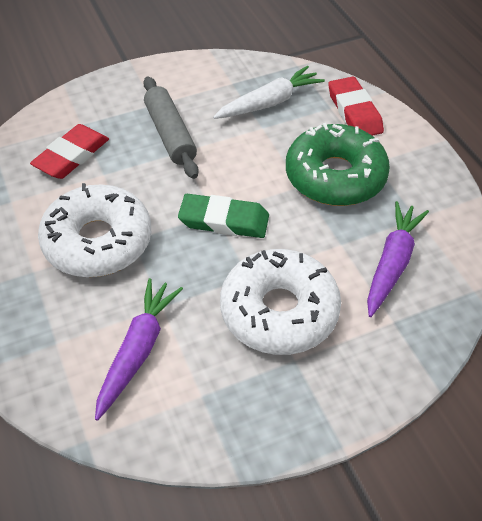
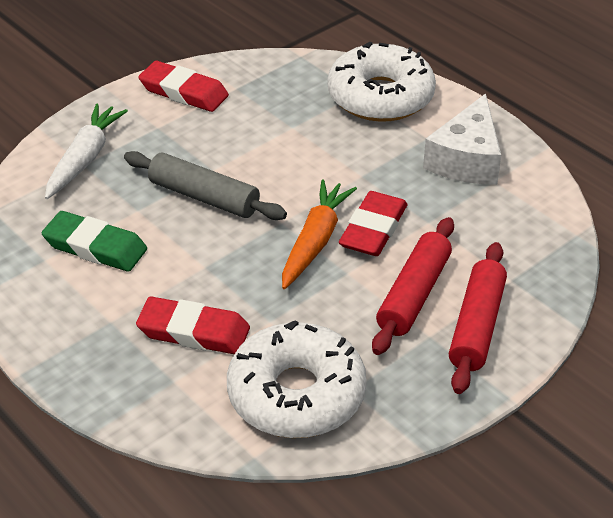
green donut: [286,123,390,206] = 1 -> none = 0
orange carrot: none = 0 -> [282,179,357,289] = 1
purple carrot: [95,278,183,421] [367,201,429,317] = 2 -> none = 0
red eraser: [30,124,109,179] [328,76,384,136] = 2 -> [136,297,250,354] [138,61,229,112] [339,191,407,256] = 3
red rolling pin: none = 0 -> [372,217,454,355] [449,242,507,394] = 2
white cheese: none = 0 -> [423,94,501,184] = 1

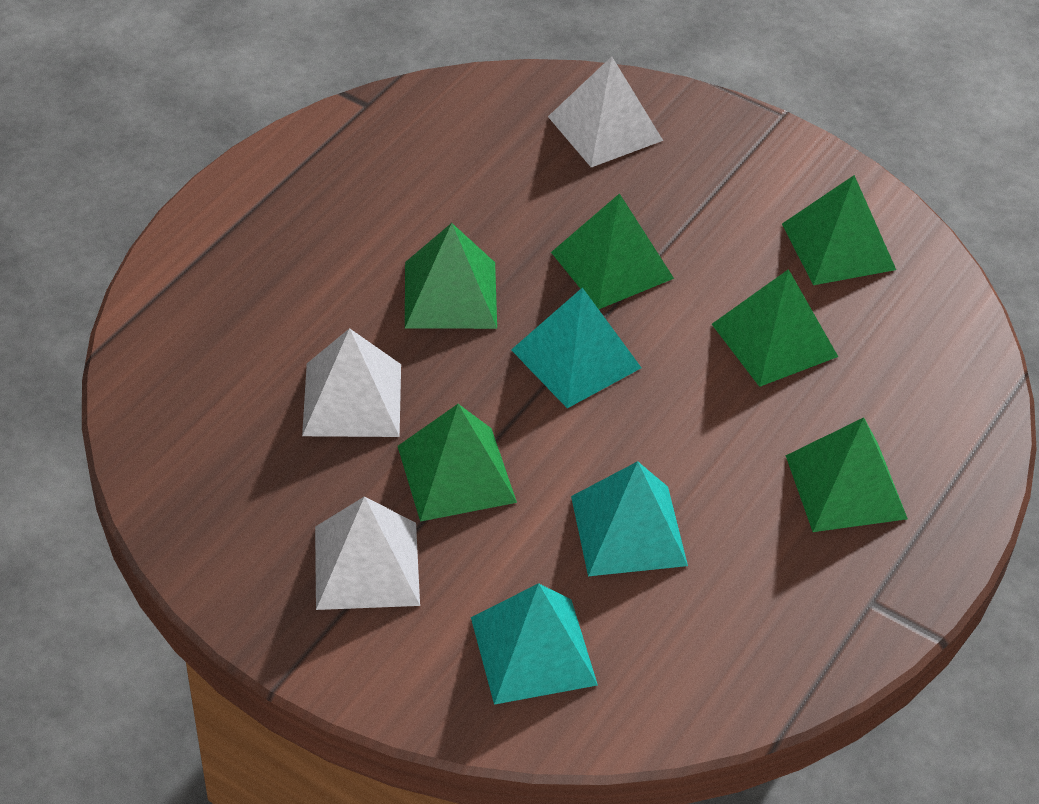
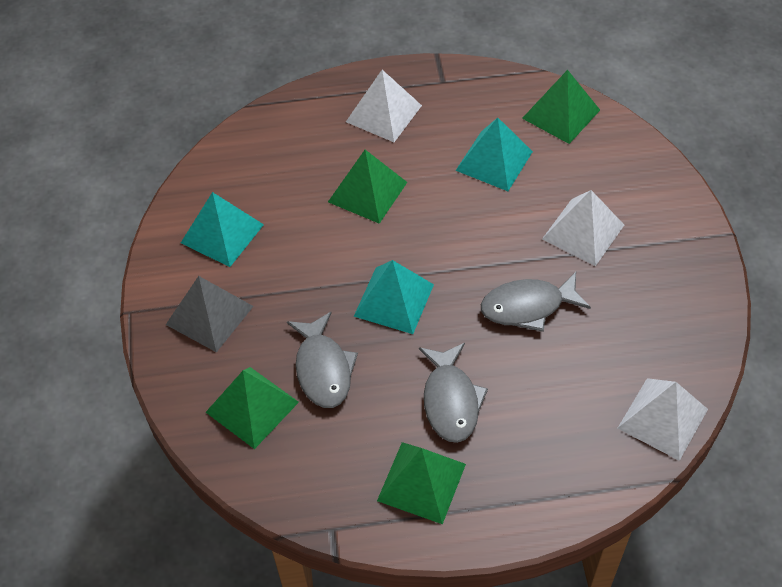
green pyramid: [398,404,517,522] [405,223,497,329] [551,193,674,309] [712,269,838,387] [782,175,896,285] [786,417,908,532] = 6 -> [206,367,299,449] [328,150,407,224] [377,442,466,524] [522,70,600,144] = 4
grey fish: none = 0 -> [287,312,358,408] [419,343,488,443] [481,272,591,332] = 3
grey pyramid: none = 0 -> [166,276,253,352] = 1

--*--

== Job ==
Give back every line of the material exactly as written, but not the pictures.

== Answer below ==
green donut: [286,123,390,206] = 1 -> none = 0
orange carrot: none = 0 -> [282,179,357,289] = 1
purple carrot: [95,278,183,421] [367,201,429,317] = 2 -> none = 0
red eraser: [30,124,109,179] [328,76,384,136] = 2 -> [136,297,250,354] [138,61,229,112] [339,191,407,256] = 3
red rolling pin: none = 0 -> [372,217,454,355] [449,242,507,394] = 2
white cheese: none = 0 -> [423,94,501,184] = 1

green pyramid: [398,404,517,522] [405,223,497,329] [551,193,674,309] [712,269,838,387] [782,175,896,285] [786,417,908,532] = 6 -> [206,367,299,449] [328,150,407,224] [377,442,466,524] [522,70,600,144] = 4
grey fish: none = 0 -> [287,312,358,408] [419,343,488,443] [481,272,591,332] = 3
grey pyramid: none = 0 -> [166,276,253,352] = 1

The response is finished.